EXERCISE INSTRUCTIONS: Filter the listing and keep only the lines with the word "turquoise".

ENTRIES SHOWN:
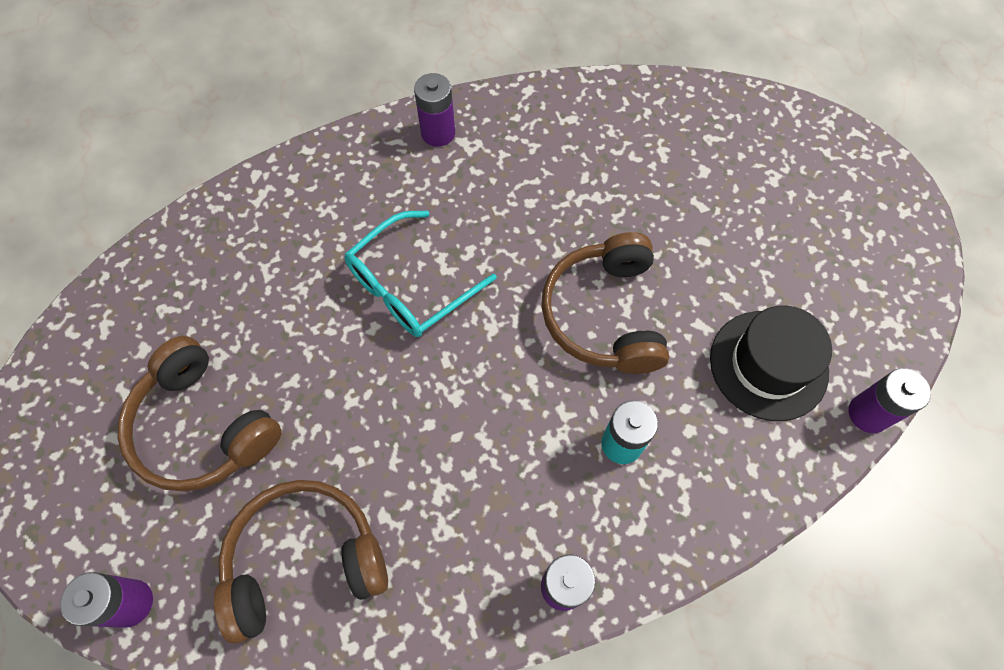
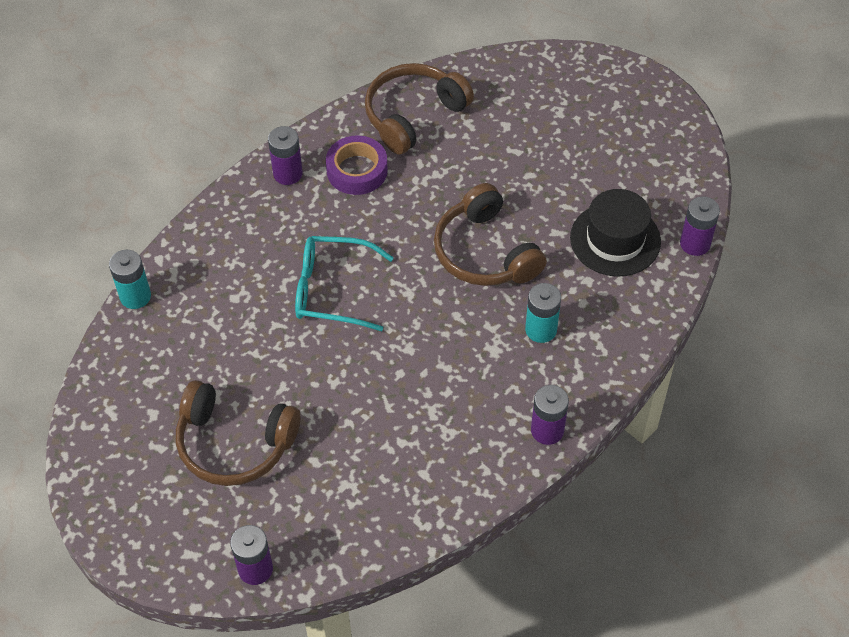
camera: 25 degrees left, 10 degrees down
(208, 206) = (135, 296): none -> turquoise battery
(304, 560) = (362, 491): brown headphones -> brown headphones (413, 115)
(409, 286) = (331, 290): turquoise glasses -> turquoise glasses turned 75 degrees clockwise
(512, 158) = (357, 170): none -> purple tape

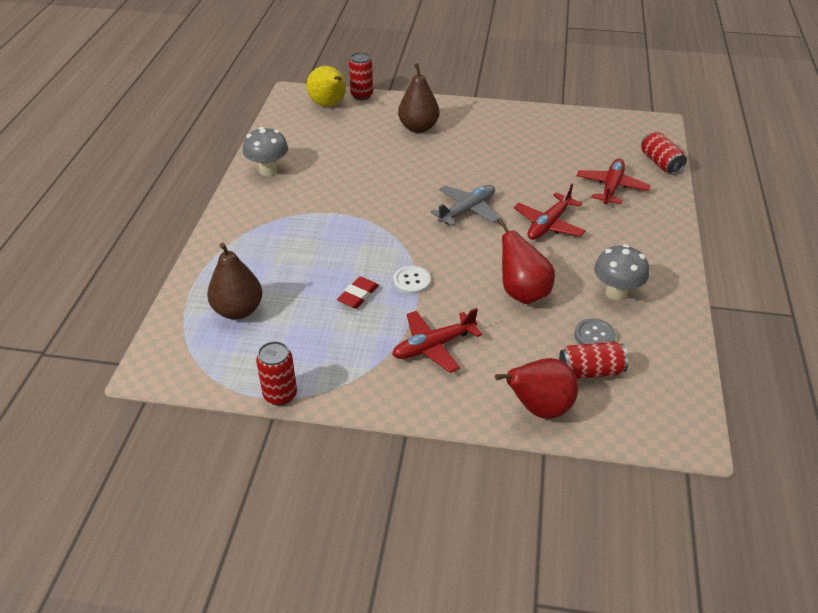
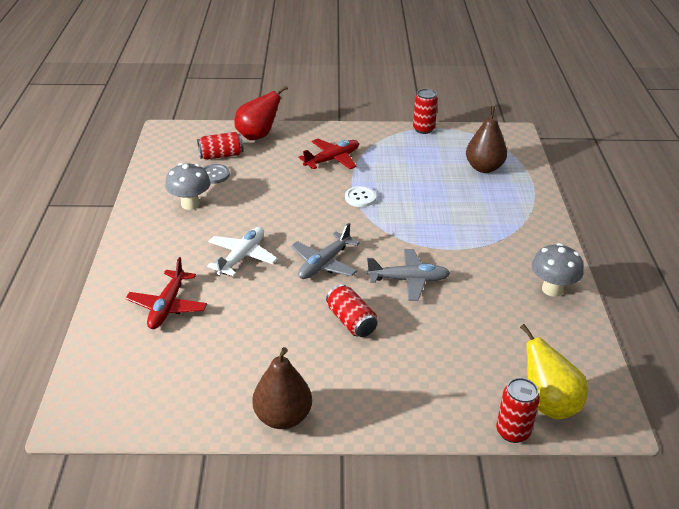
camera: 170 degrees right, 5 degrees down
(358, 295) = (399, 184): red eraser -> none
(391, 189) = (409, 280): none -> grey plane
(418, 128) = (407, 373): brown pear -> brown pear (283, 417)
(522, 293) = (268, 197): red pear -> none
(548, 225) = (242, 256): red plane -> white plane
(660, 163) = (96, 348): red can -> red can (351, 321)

RESULT BELOW:
(208, 206) = (135, 296): none -> turquoise battery
(409, 286) = (331, 290): turquoise glasses -> turquoise glasses turned 75 degrees clockwise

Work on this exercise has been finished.